## INFORMATION GIVEN

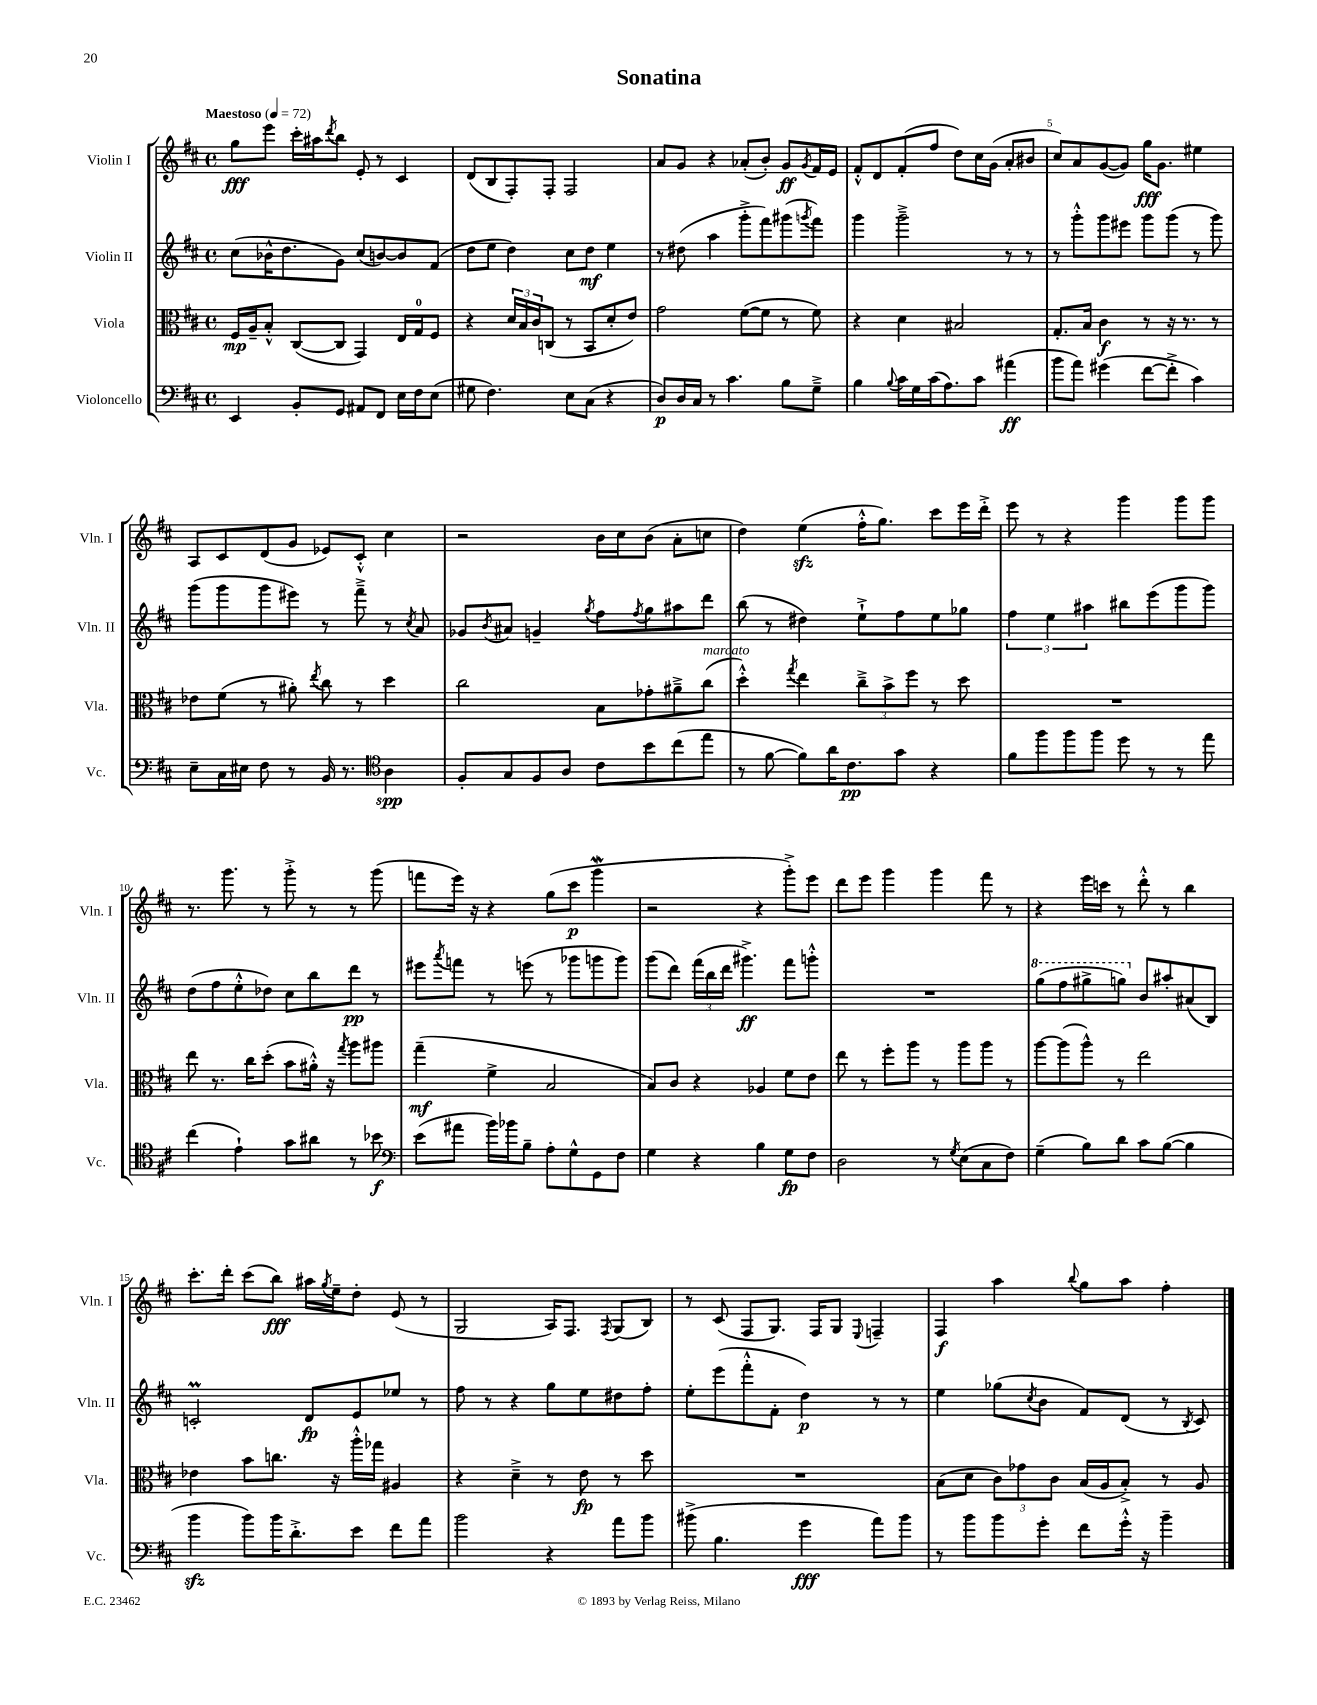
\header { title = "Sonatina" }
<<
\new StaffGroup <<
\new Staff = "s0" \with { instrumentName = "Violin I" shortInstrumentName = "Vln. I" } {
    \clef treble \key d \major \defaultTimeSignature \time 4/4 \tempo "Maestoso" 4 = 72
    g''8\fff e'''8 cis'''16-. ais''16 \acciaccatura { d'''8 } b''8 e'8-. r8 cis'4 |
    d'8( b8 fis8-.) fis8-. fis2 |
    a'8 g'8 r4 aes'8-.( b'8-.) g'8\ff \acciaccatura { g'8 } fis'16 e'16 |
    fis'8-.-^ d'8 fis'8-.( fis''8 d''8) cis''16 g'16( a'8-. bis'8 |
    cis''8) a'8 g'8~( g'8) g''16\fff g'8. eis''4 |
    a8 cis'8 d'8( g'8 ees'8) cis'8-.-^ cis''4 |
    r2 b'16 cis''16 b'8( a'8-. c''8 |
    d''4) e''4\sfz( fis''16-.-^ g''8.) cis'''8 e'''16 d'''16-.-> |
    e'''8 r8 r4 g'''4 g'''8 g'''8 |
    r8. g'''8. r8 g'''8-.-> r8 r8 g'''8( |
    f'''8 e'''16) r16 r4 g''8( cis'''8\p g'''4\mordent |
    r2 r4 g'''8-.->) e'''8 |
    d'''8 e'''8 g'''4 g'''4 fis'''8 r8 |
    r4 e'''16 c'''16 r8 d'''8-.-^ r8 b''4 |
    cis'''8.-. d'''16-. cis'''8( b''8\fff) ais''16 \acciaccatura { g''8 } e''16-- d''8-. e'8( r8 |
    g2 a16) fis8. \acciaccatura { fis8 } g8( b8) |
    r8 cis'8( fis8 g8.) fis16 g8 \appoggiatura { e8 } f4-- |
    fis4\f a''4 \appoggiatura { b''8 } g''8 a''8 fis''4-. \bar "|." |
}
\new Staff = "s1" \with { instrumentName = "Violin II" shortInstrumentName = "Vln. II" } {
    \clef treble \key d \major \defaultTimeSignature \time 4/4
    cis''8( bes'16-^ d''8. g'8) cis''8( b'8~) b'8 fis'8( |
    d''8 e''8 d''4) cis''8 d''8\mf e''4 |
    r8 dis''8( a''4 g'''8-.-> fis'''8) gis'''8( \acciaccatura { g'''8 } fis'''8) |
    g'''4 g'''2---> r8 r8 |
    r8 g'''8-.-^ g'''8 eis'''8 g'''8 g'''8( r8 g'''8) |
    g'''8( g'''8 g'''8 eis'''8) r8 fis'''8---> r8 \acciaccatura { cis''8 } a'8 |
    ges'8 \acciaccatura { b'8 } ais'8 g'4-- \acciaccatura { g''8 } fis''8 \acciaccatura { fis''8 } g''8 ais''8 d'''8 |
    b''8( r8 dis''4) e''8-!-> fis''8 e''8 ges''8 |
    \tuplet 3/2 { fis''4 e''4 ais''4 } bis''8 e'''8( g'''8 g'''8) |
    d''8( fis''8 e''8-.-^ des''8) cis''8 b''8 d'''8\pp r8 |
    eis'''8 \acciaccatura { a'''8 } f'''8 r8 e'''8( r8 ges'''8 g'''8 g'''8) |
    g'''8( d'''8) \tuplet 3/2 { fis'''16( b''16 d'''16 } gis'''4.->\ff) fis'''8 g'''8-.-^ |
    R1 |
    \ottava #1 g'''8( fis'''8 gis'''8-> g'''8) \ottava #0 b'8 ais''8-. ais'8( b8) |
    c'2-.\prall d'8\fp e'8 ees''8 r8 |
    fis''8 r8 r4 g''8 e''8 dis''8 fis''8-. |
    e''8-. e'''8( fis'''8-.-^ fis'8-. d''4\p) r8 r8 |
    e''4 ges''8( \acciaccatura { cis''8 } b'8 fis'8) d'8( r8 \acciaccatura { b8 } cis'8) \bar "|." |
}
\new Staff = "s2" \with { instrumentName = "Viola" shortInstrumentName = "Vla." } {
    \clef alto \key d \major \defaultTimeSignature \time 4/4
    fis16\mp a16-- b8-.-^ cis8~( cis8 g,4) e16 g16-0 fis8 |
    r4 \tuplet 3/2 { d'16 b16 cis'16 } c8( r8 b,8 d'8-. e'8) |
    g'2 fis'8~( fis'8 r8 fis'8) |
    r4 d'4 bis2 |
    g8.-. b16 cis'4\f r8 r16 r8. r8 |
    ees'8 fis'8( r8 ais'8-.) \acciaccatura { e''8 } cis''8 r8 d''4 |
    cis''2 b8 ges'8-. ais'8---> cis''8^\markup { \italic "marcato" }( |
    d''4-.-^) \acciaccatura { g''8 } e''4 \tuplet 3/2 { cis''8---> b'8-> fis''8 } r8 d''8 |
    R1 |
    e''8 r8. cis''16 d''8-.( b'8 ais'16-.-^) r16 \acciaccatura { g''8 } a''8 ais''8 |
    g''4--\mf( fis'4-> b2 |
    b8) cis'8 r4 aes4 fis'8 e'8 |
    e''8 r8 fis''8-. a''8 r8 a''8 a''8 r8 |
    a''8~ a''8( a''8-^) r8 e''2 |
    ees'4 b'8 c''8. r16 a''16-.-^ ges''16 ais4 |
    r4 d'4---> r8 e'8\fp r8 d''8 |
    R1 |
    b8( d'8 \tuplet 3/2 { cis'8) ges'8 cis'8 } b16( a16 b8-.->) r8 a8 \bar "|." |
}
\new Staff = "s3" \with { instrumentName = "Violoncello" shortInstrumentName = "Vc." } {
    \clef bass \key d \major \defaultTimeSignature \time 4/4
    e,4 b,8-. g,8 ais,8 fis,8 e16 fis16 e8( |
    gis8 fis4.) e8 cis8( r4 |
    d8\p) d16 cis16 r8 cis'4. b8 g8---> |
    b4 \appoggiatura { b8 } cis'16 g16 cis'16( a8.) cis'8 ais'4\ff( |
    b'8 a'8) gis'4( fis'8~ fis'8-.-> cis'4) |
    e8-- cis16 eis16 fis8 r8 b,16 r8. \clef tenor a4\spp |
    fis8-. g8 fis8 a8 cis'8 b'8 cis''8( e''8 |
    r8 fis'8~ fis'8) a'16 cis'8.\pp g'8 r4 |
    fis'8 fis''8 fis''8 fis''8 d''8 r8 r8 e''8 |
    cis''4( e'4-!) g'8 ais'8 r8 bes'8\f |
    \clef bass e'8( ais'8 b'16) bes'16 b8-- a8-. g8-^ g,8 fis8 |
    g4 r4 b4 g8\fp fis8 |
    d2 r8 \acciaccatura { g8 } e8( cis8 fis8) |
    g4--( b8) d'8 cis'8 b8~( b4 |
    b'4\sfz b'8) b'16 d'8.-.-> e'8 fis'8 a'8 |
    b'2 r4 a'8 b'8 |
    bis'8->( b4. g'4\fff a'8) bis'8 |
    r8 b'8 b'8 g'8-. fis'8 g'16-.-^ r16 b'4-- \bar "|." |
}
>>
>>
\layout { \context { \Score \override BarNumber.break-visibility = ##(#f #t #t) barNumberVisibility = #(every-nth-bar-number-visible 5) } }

## EXERCISE TASK
Print every line of the data above without any change, and leave out the pictures.

## TASK RESPONSE
\header { title = "Sonatina" }
<<
\new StaffGroup <<
\new Staff = "s0" \with { instrumentName = "Violin I" shortInstrumentName = "Vln. I" } {
    \clef treble \key d \major \defaultTimeSignature \time 4/4 \tempo "Maestoso" 4 = 72
    g''8\fff e'''8 cis'''16-. ais''16 \acciaccatura { d'''8 } b''8 e'8-. r8 cis'4 |
    d'8( b8 fis8-.) fis8-. fis2 |
    a'8 g'8 r4 aes'8-.( b'8-.) g'8\ff \acciaccatura { g'8 } fis'16 e'16 |
    fis'8-.-^ d'8 fis'8-.( fis''8 d''8) cis''16 g'16( a'8-. bis'8 |
    cis''8) a'8 g'8~( g'8) g''16\fff g'8. eis''4 |
    a8 cis'8 d'8( g'8 ees'8) cis'8-.-^ cis''4 |
    r2 b'16 cis''16 b'8( a'8-. c''8 |
    d''4) e''4\sfz( fis''16-.-^ g''8.) cis'''8 e'''16 d'''16-.-> |
    e'''8 r8 r4 g'''4 g'''8 g'''8 |
    r8. g'''8. r8 g'''8-.-> r8 r8 g'''8( |
    f'''8 e'''16) r16 r4 g''8( cis'''8\p g'''4\mordent |
    r2 r4 g'''8-.->) e'''8 |
    d'''8 e'''8 g'''4 g'''4 fis'''8 r8 |
    r4 e'''16 c'''16 r8 d'''8-.-^ r8 b''4 |
    cis'''8.-. d'''16-. cis'''8( b''8\fff) ais''16 \acciaccatura { g''8 } e''16-- d''8-. e'8( r8 |
    g2 a16) fis8. \acciaccatura { fis8 } g8( b8) |
    r8 cis'8( fis8 g8.) fis16 g8 \appoggiatura { e8 } f4-- |
    fis4\f a''4 \appoggiatura { b''8 } g''8 a''8 fis''4-. \bar "|." |
}
\new Staff = "s1" \with { instrumentName = "Violin II" shortInstrumentName = "Vln. II" } {
    \clef treble \key d \major \defaultTimeSignature \time 4/4
    cis''8( bes'16-^ d''8. g'8) cis''8( b'8~) b'8 fis'8( |
    d''8 e''8 d''4) cis''8 d''8\mf e''4 |
    r8 dis''8( a''4 g'''8-.-> fis'''8) gis'''8( \acciaccatura { g'''8 } fis'''8) |
    g'''4 g'''2---> r8 r8 |
    r8 g'''8-.-^ g'''8 eis'''8 g'''8 g'''8( r8 g'''8) |
    g'''8( g'''8 g'''8 eis'''8) r8 fis'''8---> r8 \acciaccatura { cis''8 } a'8 |
    ges'8 \acciaccatura { b'8 } ais'8 g'4-- \acciaccatura { g''8 } fis''8 \acciaccatura { fis''8 } g''8 ais''8 d'''8 |
    b''8( r8 dis''4) e''8-!-> fis''8 e''8 ges''8 |
    \tuplet 3/2 { fis''4 e''4 ais''4 } bis''8 e'''8( g'''8 g'''8) |
    d''8( fis''8 e''8-.-^ des''8) cis''8 b''8 d'''8\pp r8 |
    eis'''8 \acciaccatura { a'''8 } f'''8 r8 e'''8( r8 ges'''8 g'''8 g'''8) |
    g'''8( d'''8) \tuplet 3/2 { fis'''16( b''16 d'''16 } gis'''4.->\ff) fis'''8 g'''8-.-^ |
    R1 |
    \ottava #1 g'''8( fis'''8 gis'''8-> g'''8) \ottava #0 b'8 ais''8-. ais'8( b8) |
    c'2-.\prall d'8\fp e'8 ees''8 r8 |
    fis''8 r8 r4 g''8 e''8 dis''8 fis''8-. |
    e''8-. e'''8( fis'''8-.-^ fis'8-. d''4\p) r8 r8 |
    e''4 ges''8( \acciaccatura { cis''8 } b'8 fis'8) d'8( r8 \acciaccatura { b8 } cis'8) \bar "|." |
}
\new Staff = "s2" \with { instrumentName = "Viola" shortInstrumentName = "Vla." } {
    \clef alto \key d \major \defaultTimeSignature \time 4/4
    fis16\mp a16-- b8-.-^ cis8~( cis8 g,4) e16 g16-0 fis8 |
    r4 \tuplet 3/2 { d'16 b16 cis'16 } c8( r8 b,8 d'8-. e'8) |
    g'2 fis'8~( fis'8 r8 fis'8) |
    r4 d'4 bis2 |
    g8.-. b16 cis'4\f r8 r16 r8. r8 |
    ees'8 fis'8( r8 ais'8-.) \acciaccatura { e''8 } cis''8 r8 d''4 |
    cis''2 b8 ges'8-. ais'8---> cis''8^\markup { \italic "marcato" }( |
    d''4-.-^) \acciaccatura { g''8 } e''4 \tuplet 3/2 { cis''8---> b'8-> fis''8 } r8 d''8 |
    R1 |
    e''8 r8. cis''16 d''8-.( b'8 ais'16-.-^) r16 \acciaccatura { g''8 } a''8 ais''8 |
    g''4--\mf( fis'4-> b2 |
    b8) cis'8 r4 aes4 fis'8 e'8 |
    e''8 r8 fis''8-. a''8 r8 a''8 a''8 r8 |
    a''8~ a''8( a''8-^) r8 e''2 |
    ees'4 b'8 c''8. r16 a''16-.-^ ges''16 ais4 |
    r4 d'4---> r8 e'8\fp r8 d''8 |
    R1 |
    b8( d'8 \tuplet 3/2 { cis'8) ges'8 cis'8 } b16( a16 b8-.->) r8 a8 \bar "|." |
}
\new Staff = "s3" \with { instrumentName = "Violoncello" shortInstrumentName = "Vc." } {
    \clef bass \key d \major \defaultTimeSignature \time 4/4
    e,4 b,8-. g,8 ais,8 fis,8 e16 fis16 e8( |
    gis8 fis4.) e8 cis8( r4 |
    d8\p) d16 cis16 r8 cis'4. b8 g8---> |
    b4 \appoggiatura { b8 } cis'16 g16 cis'16( a8.) cis'8 ais'4\ff( |
    b'8 a'8) gis'4( fis'8~ fis'8-.-> cis'4) |
    e8-- cis16 eis16 fis8 r8 b,16 r8. \clef tenor a4\spp |
    fis8-. g8 fis8 a8 cis'8 b'8 cis''8( e''8 |
    r8 fis'8~ fis'8) a'16 cis'8.\pp g'8 r4 |
    fis'8 fis''8 fis''8 fis''8 d''8 r8 r8 e''8 |
    cis''4( e'4-!) g'8 ais'8 r8 bes'8\f |
    \clef bass e'8( ais'8 b'16) bes'16 b8-- a8-. g8-^ g,8 fis8 |
    g4 r4 b4 g8\fp fis8 |
    d2 r8 \acciaccatura { g8 } e8( cis8 fis8) |
    g4--( b8) d'8 cis'8 b8~( b4 |
    b'4\sfz b'8) b'16 d'8.-.-> e'8 fis'8 a'8 |
    b'2 r4 a'8 b'8 |
    bis'8->( b4. g'4\fff a'8) bis'8 |
    r8 b'8 b'8 g'8-. fis'8 g'16-.-^ r16 b'4-- \bar "|." |
}
>>
>>
\layout { \context { \Score \override BarNumber.break-visibility = ##(#f #t #t) barNumberVisibility = #(every-nth-bar-number-visible 5) } }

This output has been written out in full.